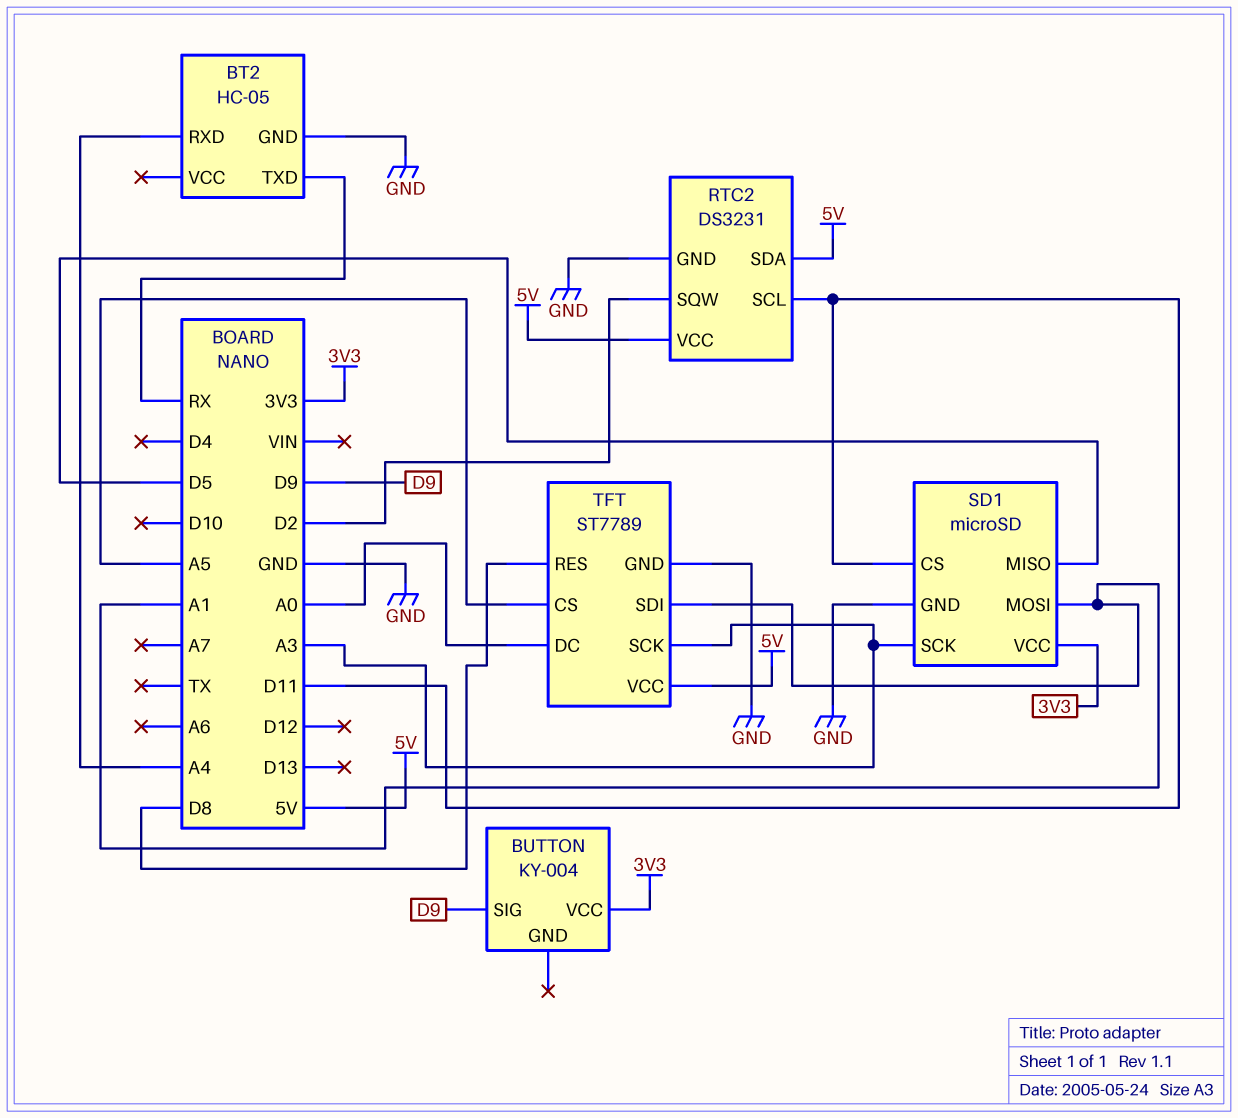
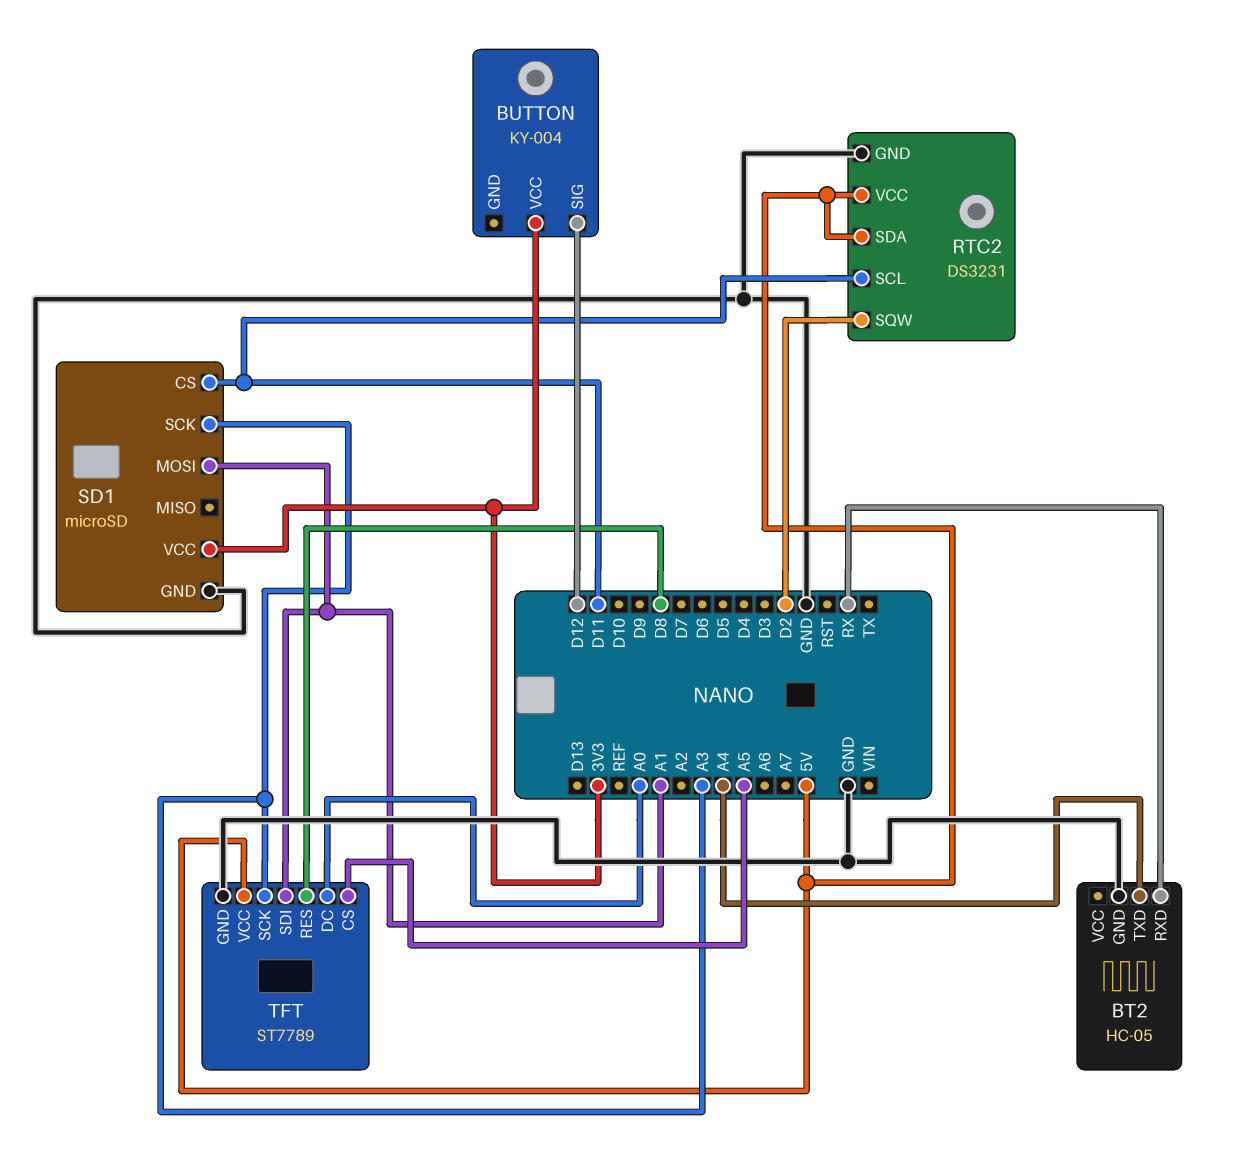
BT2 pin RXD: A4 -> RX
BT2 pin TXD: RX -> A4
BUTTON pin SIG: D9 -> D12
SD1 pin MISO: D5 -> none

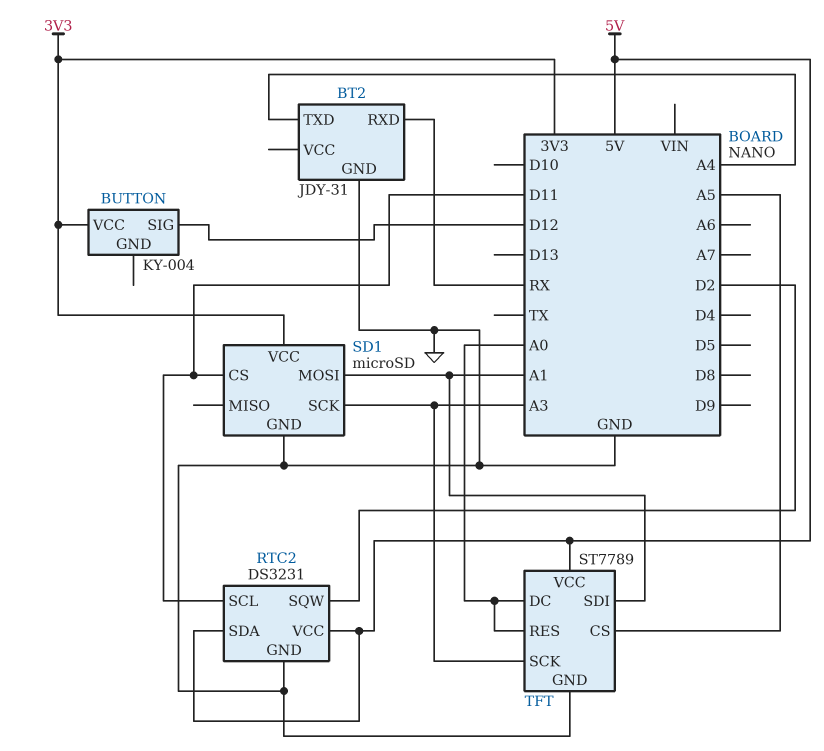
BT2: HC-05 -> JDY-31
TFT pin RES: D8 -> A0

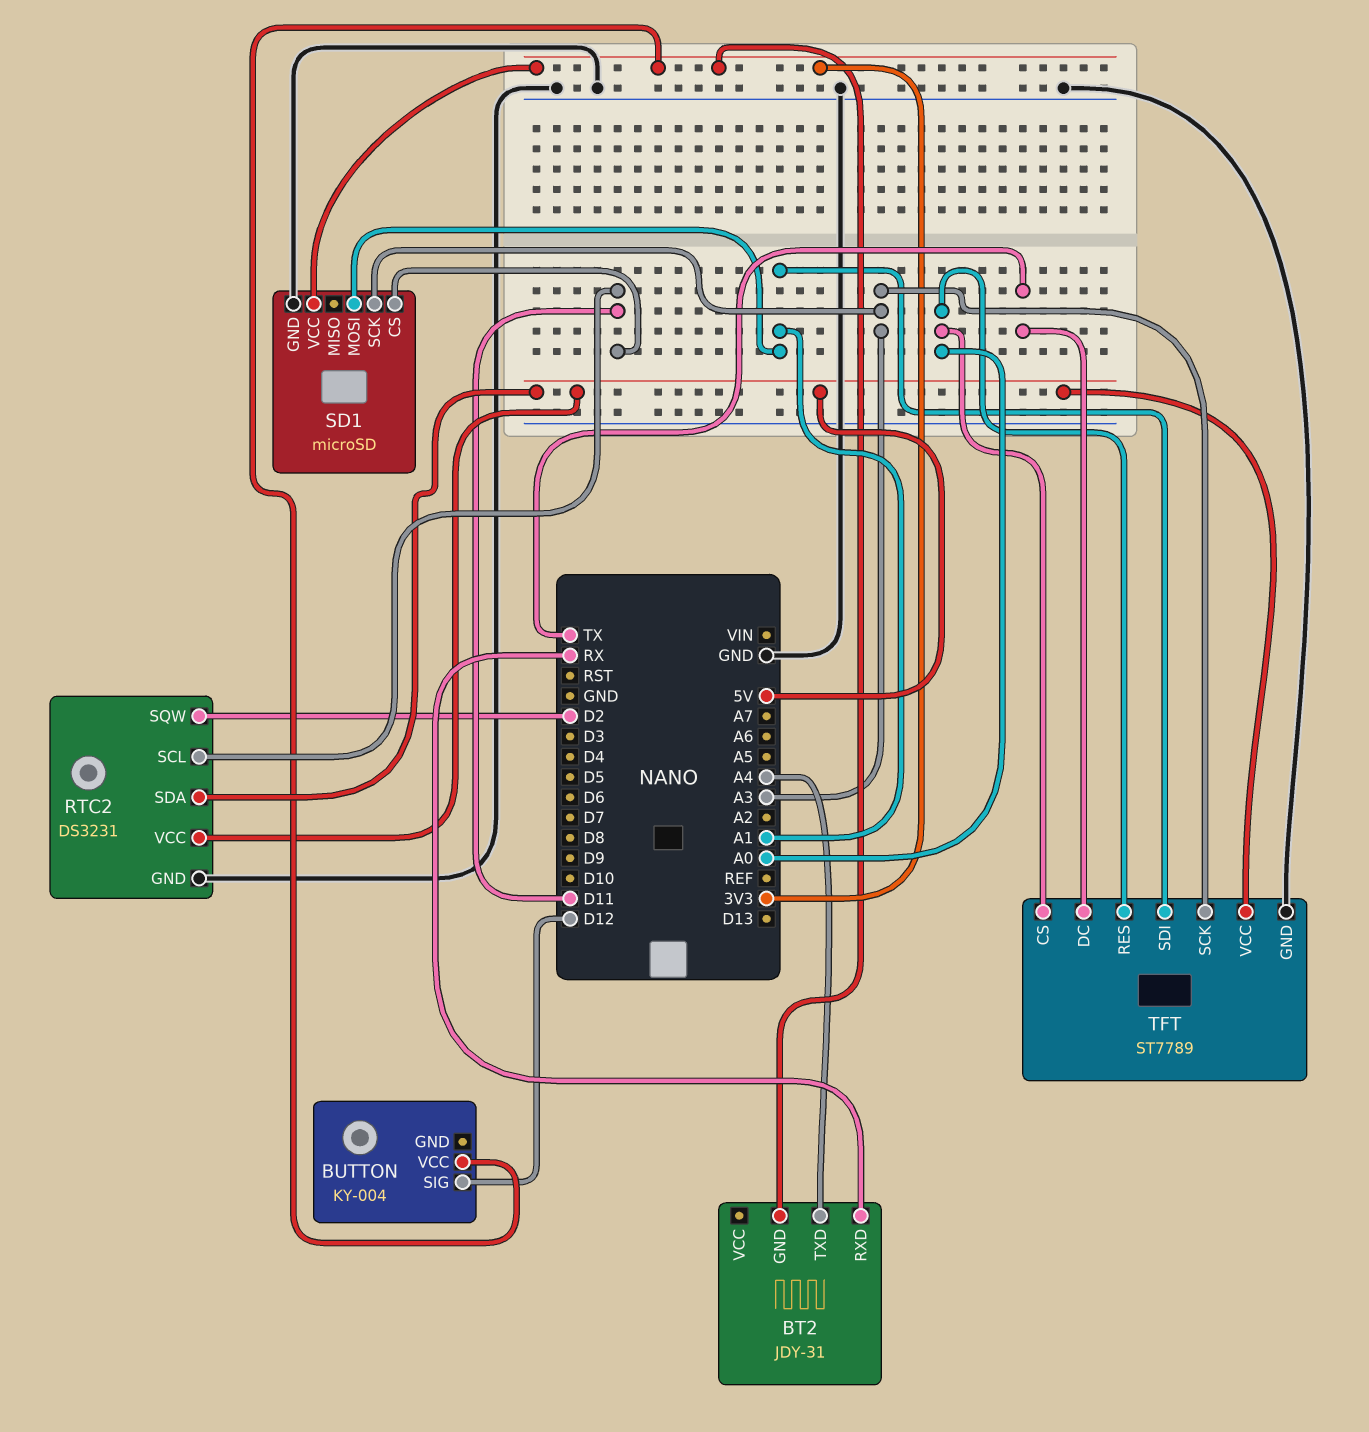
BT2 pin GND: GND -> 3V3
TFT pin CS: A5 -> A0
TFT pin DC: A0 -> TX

________________

▶ _Task_
Before duplicating, set the pictures aside; then output exactly the lines from the one with "TFT pin RES: D8 -> A0" through the end of the records, and only those.

▶ _Written response_
TFT pin RES: D8 -> A0

BT2 pin GND: GND -> 3V3
TFT pin CS: A5 -> A0
TFT pin DC: A0 -> TX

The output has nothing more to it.